> _WHAT TO PRODUCE_
Search the records for the word "plus" and report each line that has it.

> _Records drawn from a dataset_
####################
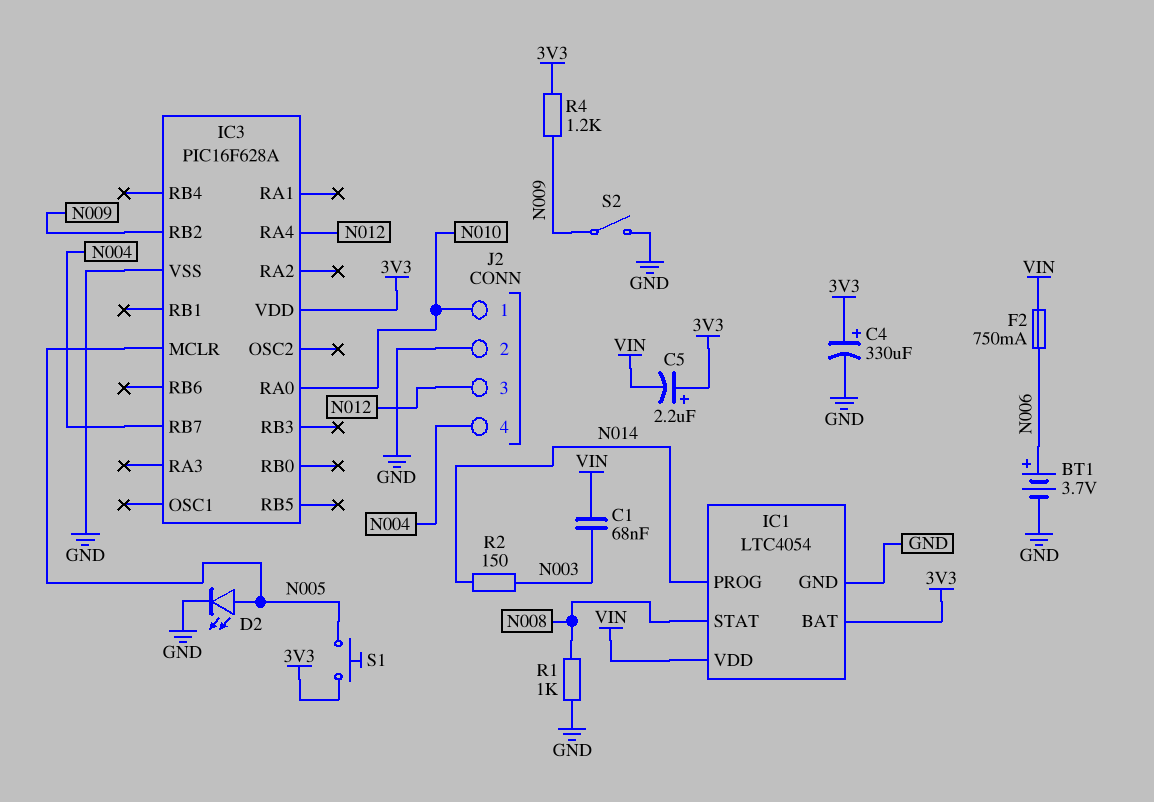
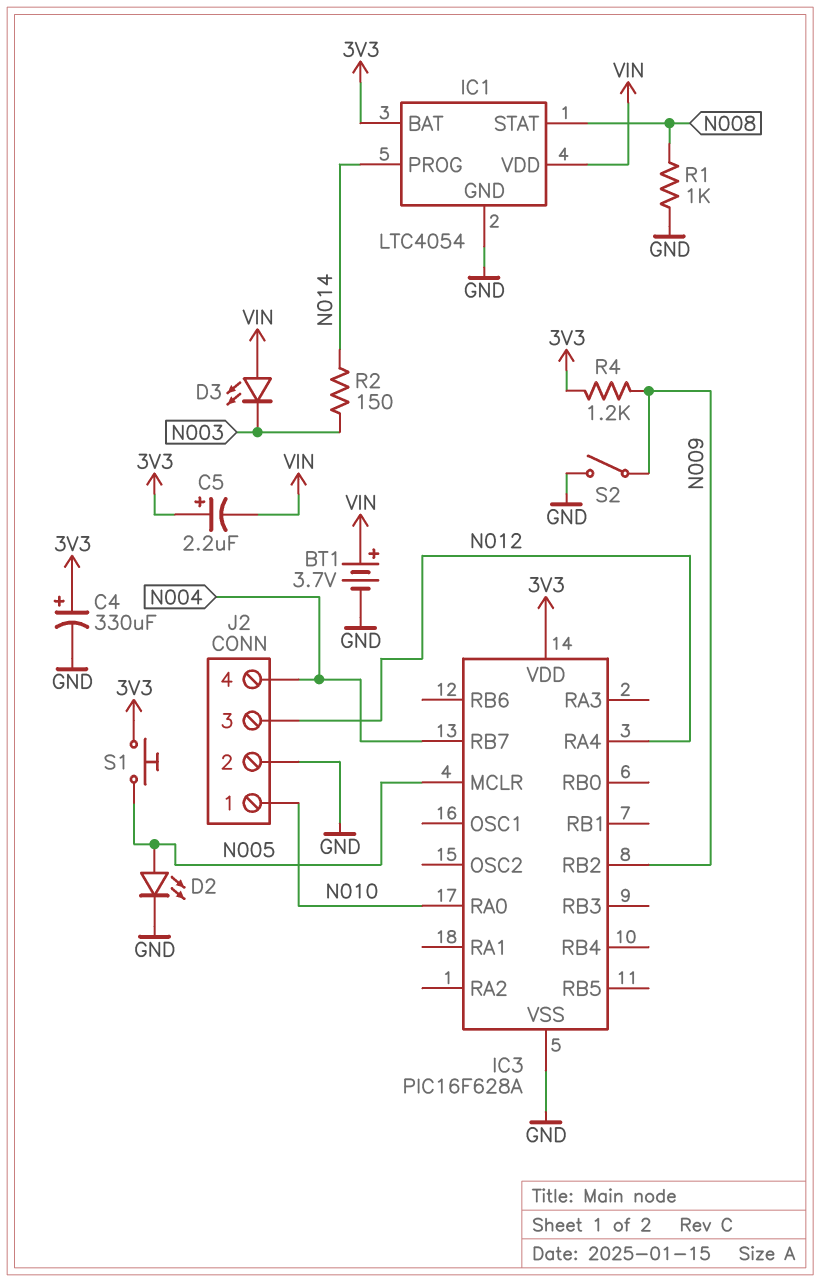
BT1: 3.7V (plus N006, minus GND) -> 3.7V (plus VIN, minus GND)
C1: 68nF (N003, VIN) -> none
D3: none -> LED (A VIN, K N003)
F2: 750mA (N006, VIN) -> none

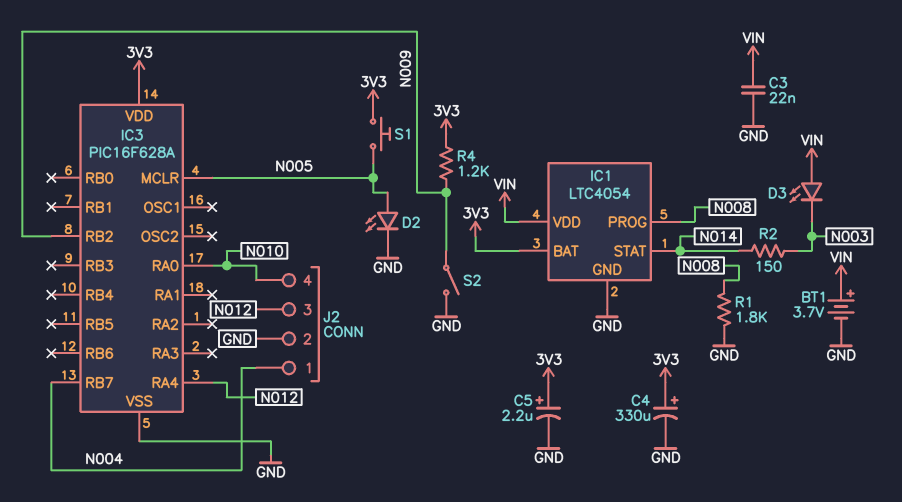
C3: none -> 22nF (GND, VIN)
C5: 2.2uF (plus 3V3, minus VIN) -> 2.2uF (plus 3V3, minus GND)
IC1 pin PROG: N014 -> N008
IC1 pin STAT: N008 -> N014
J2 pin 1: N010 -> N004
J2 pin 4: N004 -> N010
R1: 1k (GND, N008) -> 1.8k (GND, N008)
####################
> _TASK RESULT_
BT1: 3.7V (plus N006, minus GND) -> 3.7V (plus VIN, minus GND)
C5: 2.2uF (plus 3V3, minus VIN) -> 2.2uF (plus 3V3, minus GND)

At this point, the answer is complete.